Extracted records:
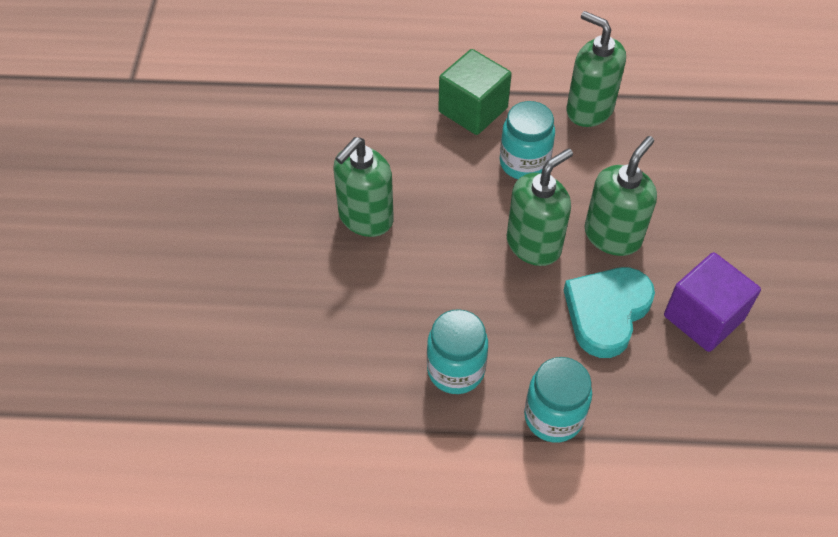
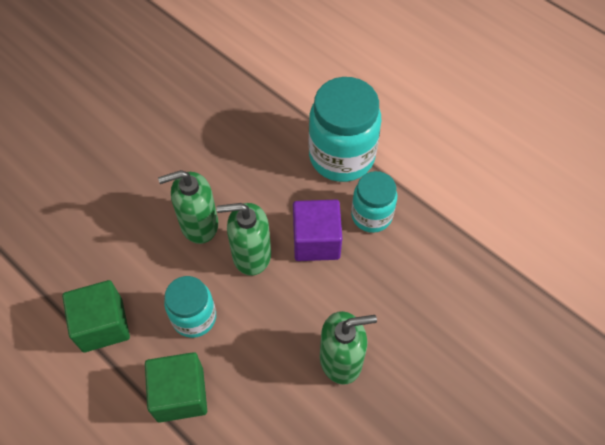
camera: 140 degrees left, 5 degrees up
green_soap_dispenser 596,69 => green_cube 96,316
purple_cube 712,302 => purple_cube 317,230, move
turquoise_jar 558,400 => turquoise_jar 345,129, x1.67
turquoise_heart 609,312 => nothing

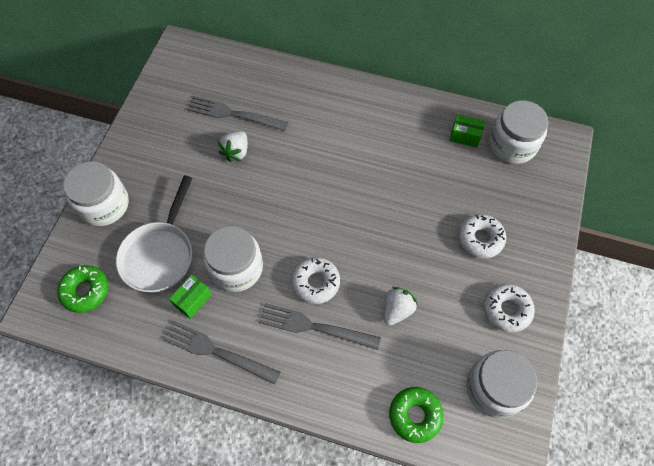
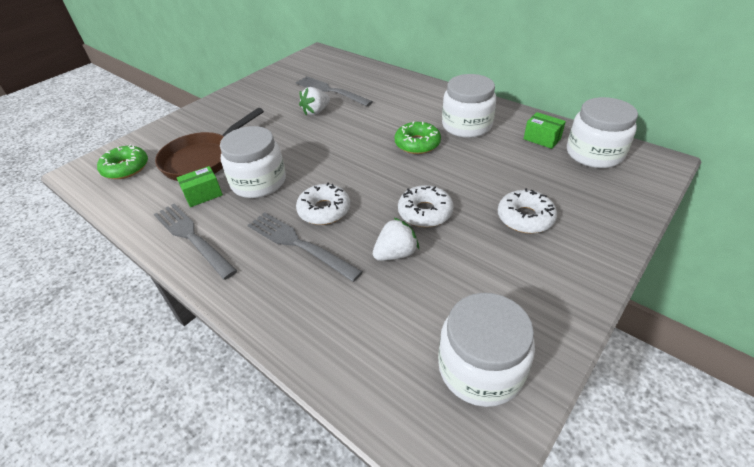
camera: 25 degrees right, 20 degrees down
white_pan 154,234 => brown_pan 209,144
green_donut 416,415 => green_donut 418,137, move
white_donut 509,308 => white_donut 426,206, move
white_jar 96,194 => white_jar 469,106, move

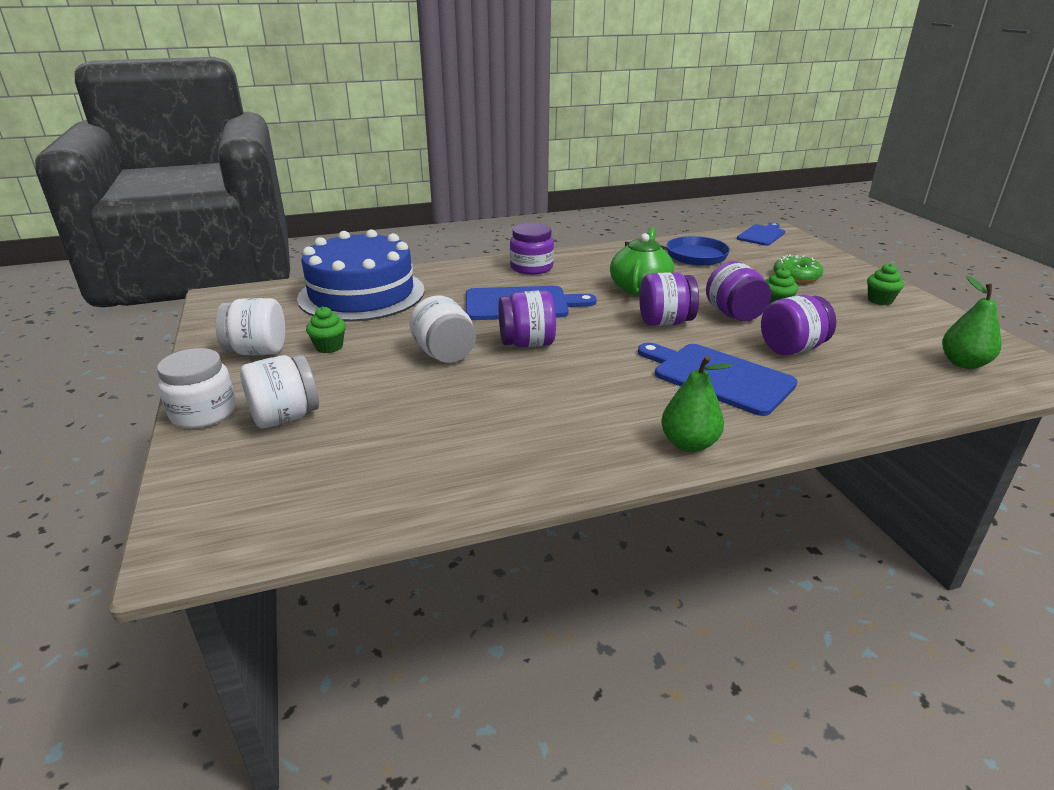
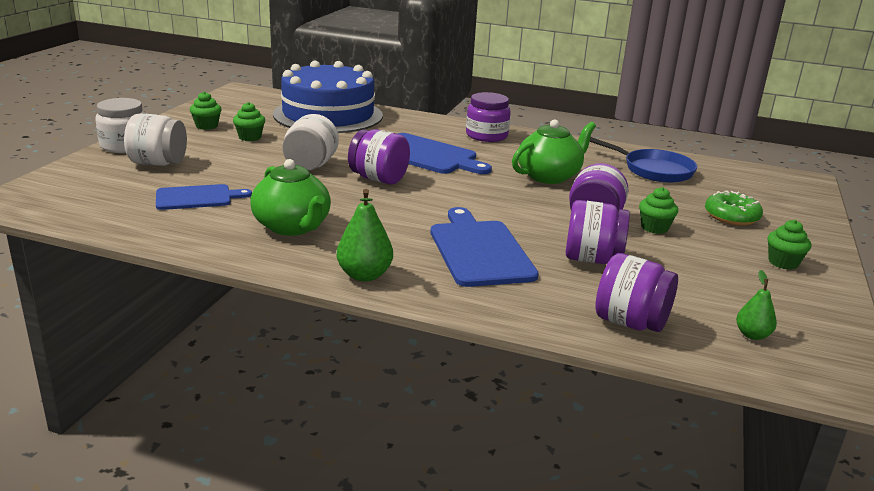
camera: 35 degrees right, 5 degrees down
blue_cutting_board 761,234 => blue_cutting_board 204,197, move
white_jar 250,326 => green_cupcake 206,111
nothing => green_teapot 290,197
purple_jar 669,299 => purple_jar 636,292, move
green_pear 972,322 => green_pear 756,305, x0.62

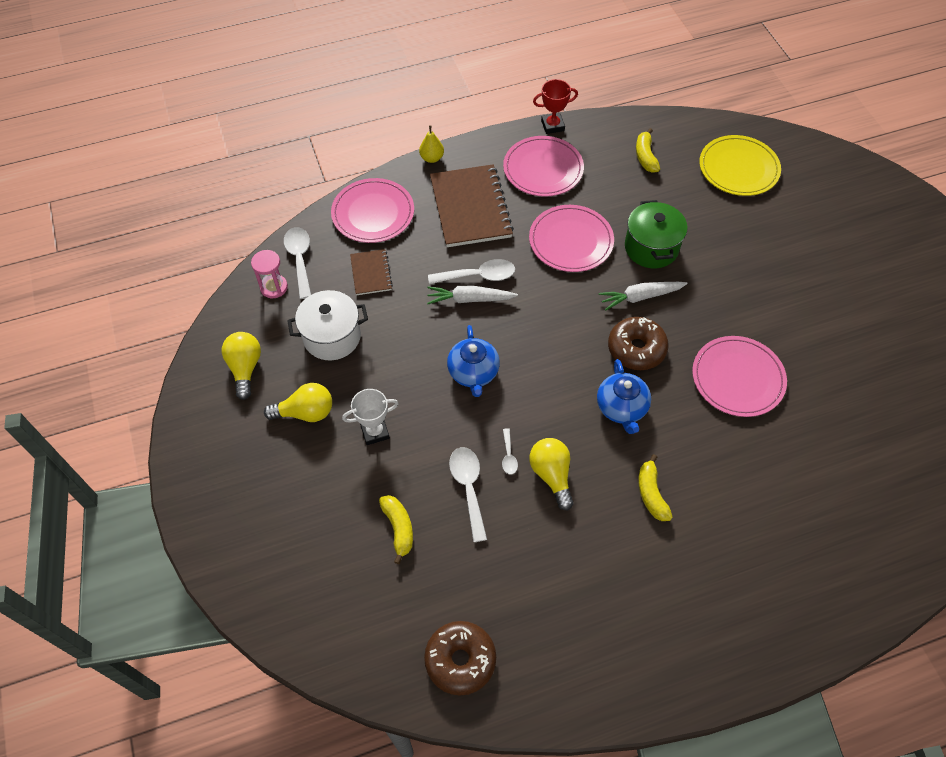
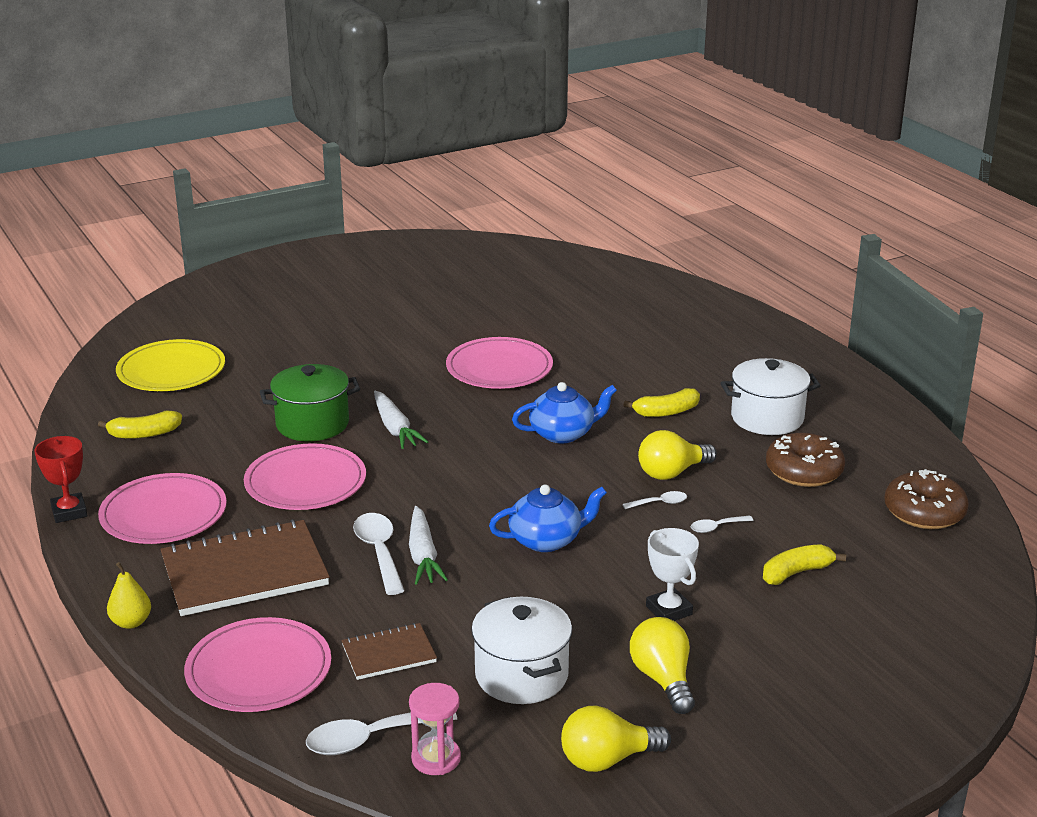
camera: 100 degrees left, 30 degrees down
white_spoon 468,494 => white_spoon 722,524, x0.53
nothing => white_pot 771,396
brown_donut 638,343 => brown_donut 805,459, move

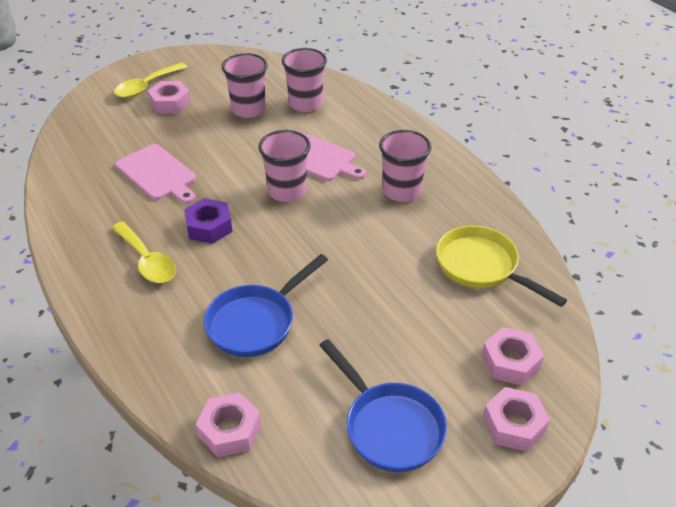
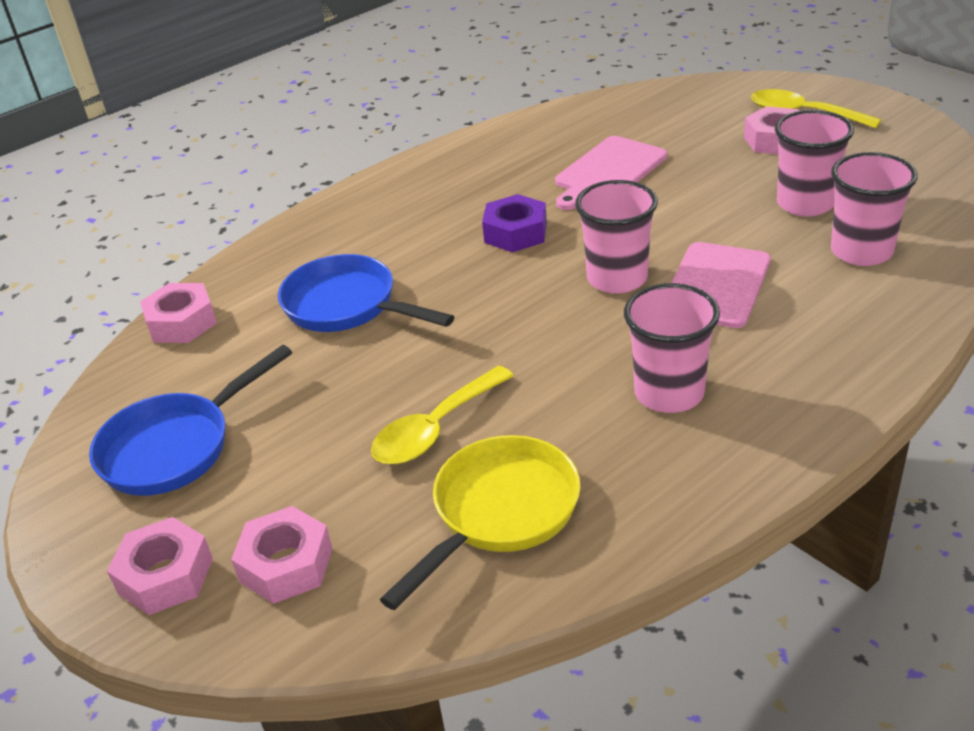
camera: 85 degrees right, 5 degrees down
yellow_spoon 144,252 => yellow_spoon 442,414, move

Your instructions:
In the records above, find every line with the word "move" and copy it.

Output for this task:
purple_cube 712,302 => purple_cube 317,230, move
green_donut 416,415 => green_donut 418,137, move
white_donut 509,308 => white_donut 426,206, move
white_jar 96,194 => white_jar 469,106, move
blue_cutting_board 761,234 => blue_cutting_board 204,197, move
purple_jar 669,299 => purple_jar 636,292, move
brown_donut 638,343 => brown_donut 805,459, move
yellow_spoon 144,252 => yellow_spoon 442,414, move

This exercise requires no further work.